• **EXERCISE OBJECTIVE**
Your job is to transcribe all the records that follow, excluding any pictures.

• **EXERCISE MATERIAL**
********

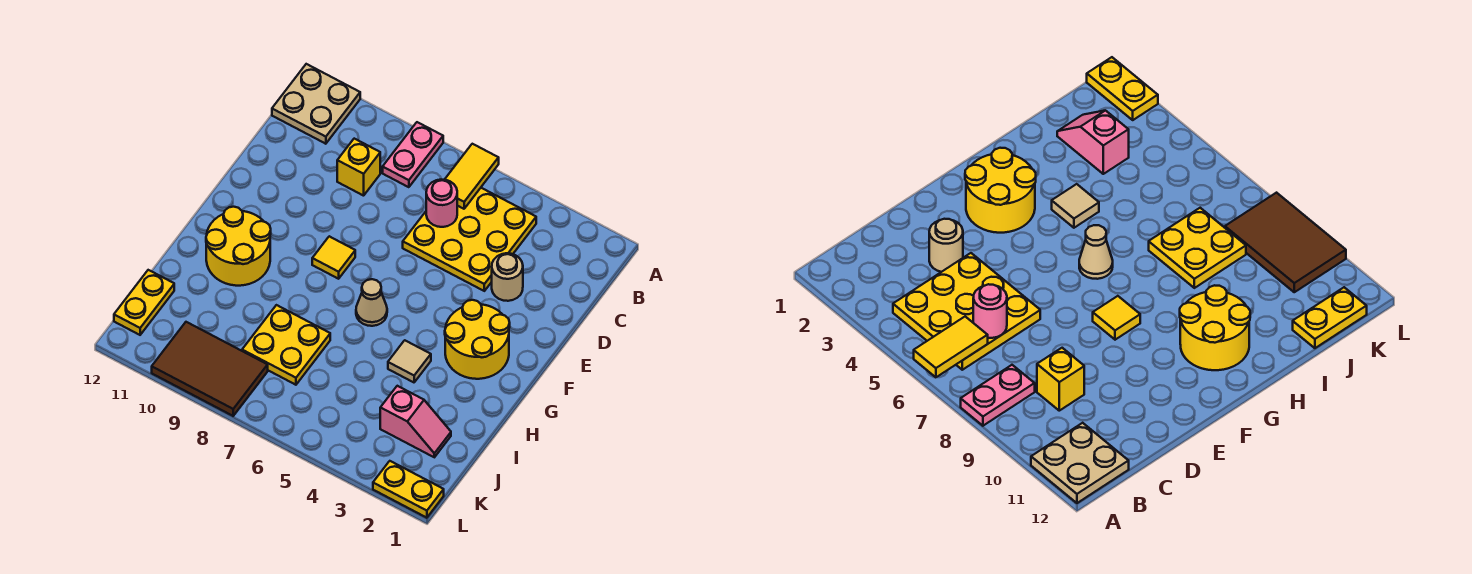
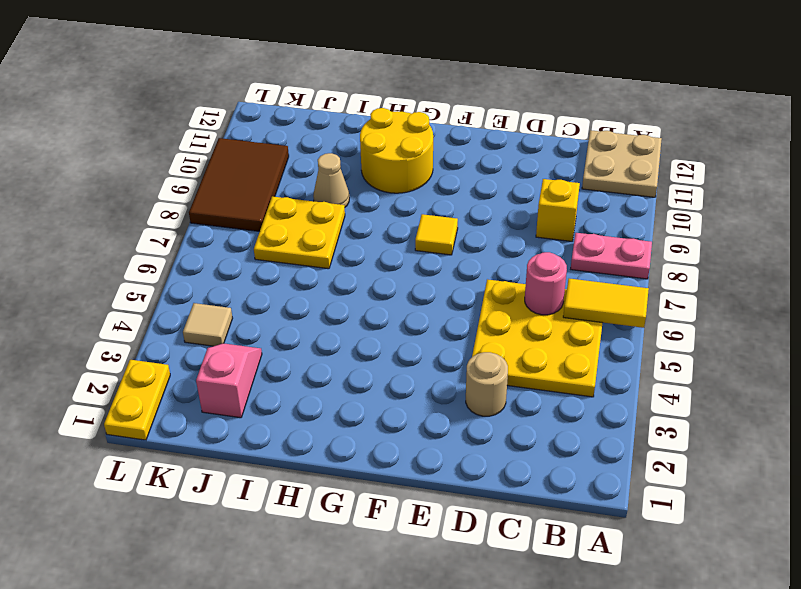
yellow round brick F2:G3 level 1 -> none
tan cone G6 level 1 -> tan cone I9 level 1
tan tile H4 level 1 -> tan tile K4 level 1
pink slope J2:J3 level 1 top 3 -> pink slope J2:J3 level 1 top 2
yellow plate J12:K12 level 1 -> none

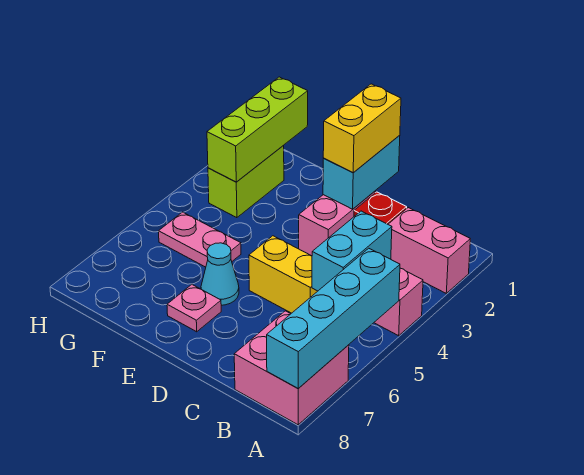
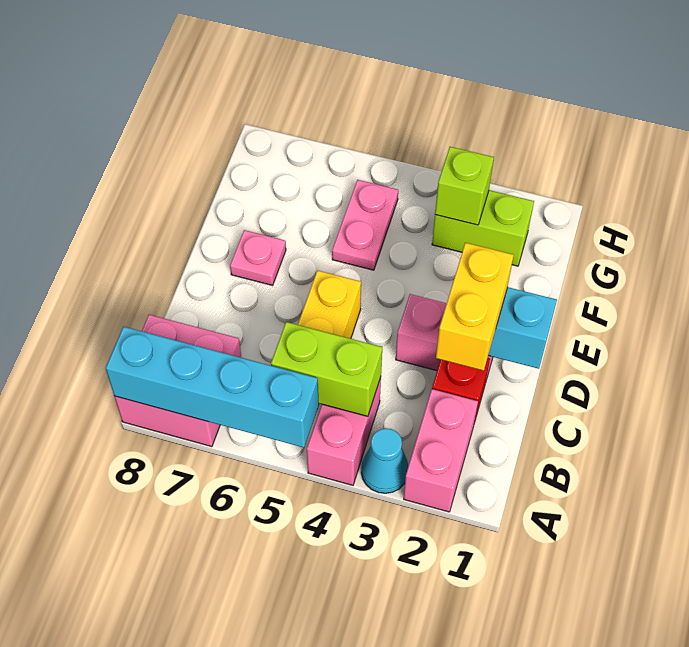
cyan brick B4:B5 level 2 -> lime brick B4:B5 level 2
yellow brick D1:D2 level 3 -> yellow brick C2:D2 level 3
cyan cone E6 level 1 -> cyan cone A3 level 1
lime brick G1:G3 level 2 -> lime brick G3 level 2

********

• **YOUR RESPONSE**
yellow round brick F2:G3 level 1 -> none
tan cone G6 level 1 -> tan cone I9 level 1
tan tile H4 level 1 -> tan tile K4 level 1
pink slope J2:J3 level 1 top 3 -> pink slope J2:J3 level 1 top 2
yellow plate J12:K12 level 1 -> none

cyan brick B4:B5 level 2 -> lime brick B4:B5 level 2
yellow brick D1:D2 level 3 -> yellow brick C2:D2 level 3
cyan cone E6 level 1 -> cyan cone A3 level 1
lime brick G1:G3 level 2 -> lime brick G3 level 2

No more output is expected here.